**MATERIAL TO PROCESS**:
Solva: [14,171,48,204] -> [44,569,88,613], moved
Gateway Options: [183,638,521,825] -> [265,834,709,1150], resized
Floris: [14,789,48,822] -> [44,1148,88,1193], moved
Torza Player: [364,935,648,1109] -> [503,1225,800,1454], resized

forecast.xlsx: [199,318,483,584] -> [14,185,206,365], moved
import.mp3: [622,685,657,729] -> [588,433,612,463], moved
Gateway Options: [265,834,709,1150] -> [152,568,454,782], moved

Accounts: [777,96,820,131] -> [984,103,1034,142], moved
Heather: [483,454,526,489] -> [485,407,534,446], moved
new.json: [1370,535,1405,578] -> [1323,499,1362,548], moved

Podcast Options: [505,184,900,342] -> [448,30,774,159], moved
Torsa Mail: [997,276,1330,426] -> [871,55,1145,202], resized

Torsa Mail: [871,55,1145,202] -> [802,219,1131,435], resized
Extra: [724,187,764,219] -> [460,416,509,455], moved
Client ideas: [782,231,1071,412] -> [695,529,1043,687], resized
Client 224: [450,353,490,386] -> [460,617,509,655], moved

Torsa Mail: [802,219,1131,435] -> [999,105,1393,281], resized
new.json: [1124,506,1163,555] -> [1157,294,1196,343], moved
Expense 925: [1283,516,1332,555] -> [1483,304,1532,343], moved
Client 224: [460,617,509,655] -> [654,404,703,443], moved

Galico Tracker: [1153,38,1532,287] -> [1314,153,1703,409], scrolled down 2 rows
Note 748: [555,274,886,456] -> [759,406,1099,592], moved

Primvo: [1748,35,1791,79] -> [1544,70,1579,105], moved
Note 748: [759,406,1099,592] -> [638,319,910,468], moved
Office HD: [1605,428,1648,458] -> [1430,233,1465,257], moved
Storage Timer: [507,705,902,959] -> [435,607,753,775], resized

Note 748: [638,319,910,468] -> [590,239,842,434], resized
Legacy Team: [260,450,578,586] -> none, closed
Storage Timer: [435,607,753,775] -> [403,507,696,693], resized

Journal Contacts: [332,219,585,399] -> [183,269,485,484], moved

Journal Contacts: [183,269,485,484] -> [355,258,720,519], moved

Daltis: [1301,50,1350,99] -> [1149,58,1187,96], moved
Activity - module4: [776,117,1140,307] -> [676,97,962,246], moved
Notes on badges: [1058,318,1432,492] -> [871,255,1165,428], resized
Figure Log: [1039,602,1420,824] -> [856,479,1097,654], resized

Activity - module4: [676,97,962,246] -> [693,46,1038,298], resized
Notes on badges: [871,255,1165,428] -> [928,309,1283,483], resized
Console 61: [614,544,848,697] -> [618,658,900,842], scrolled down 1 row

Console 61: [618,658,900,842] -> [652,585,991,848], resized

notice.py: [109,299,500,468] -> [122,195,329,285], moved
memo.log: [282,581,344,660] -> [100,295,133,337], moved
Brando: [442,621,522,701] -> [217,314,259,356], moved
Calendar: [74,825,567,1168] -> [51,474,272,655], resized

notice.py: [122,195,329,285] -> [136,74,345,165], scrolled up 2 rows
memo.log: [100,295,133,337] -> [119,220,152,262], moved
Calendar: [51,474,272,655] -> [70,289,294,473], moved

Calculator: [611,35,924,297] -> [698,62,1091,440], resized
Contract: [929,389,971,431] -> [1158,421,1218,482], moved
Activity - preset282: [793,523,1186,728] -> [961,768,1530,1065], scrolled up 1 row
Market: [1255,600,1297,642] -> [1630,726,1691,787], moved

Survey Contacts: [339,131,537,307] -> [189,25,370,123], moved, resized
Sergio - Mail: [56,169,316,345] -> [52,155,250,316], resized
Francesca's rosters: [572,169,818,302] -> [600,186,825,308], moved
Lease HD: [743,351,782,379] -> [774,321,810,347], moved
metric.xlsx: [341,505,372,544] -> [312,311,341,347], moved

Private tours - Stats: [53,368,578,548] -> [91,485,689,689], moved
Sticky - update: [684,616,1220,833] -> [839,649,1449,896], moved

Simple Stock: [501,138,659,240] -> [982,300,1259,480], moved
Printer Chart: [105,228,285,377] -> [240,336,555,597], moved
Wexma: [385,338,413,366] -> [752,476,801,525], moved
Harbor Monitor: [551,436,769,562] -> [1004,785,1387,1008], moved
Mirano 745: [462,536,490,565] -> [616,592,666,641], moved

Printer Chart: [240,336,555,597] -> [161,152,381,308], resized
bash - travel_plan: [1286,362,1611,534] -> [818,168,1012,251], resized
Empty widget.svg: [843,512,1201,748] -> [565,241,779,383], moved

**DESCRIPTION OF THE TASK**: Repeat the entries above verbatim, but only from the line that has "Note 748: [555,274,886,456]" down to the line that has "Notes on badges: [871,255,1165,428]", inclusive.

**OUTPUT OF THE EXERCISE**:
Note 748: [555,274,886,456] -> [759,406,1099,592], moved

Primvo: [1748,35,1791,79] -> [1544,70,1579,105], moved
Note 748: [759,406,1099,592] -> [638,319,910,468], moved
Office HD: [1605,428,1648,458] -> [1430,233,1465,257], moved
Storage Timer: [507,705,902,959] -> [435,607,753,775], resized

Note 748: [638,319,910,468] -> [590,239,842,434], resized
Legacy Team: [260,450,578,586] -> none, closed
Storage Timer: [435,607,753,775] -> [403,507,696,693], resized

Journal Contacts: [332,219,585,399] -> [183,269,485,484], moved

Journal Contacts: [183,269,485,484] -> [355,258,720,519], moved

Daltis: [1301,50,1350,99] -> [1149,58,1187,96], moved
Activity - module4: [776,117,1140,307] -> [676,97,962,246], moved
Notes on badges: [1058,318,1432,492] -> [871,255,1165,428], resized
Figure Log: [1039,602,1420,824] -> [856,479,1097,654], resized

Activity - module4: [676,97,962,246] -> [693,46,1038,298], resized
Notes on badges: [871,255,1165,428] -> [928,309,1283,483], resized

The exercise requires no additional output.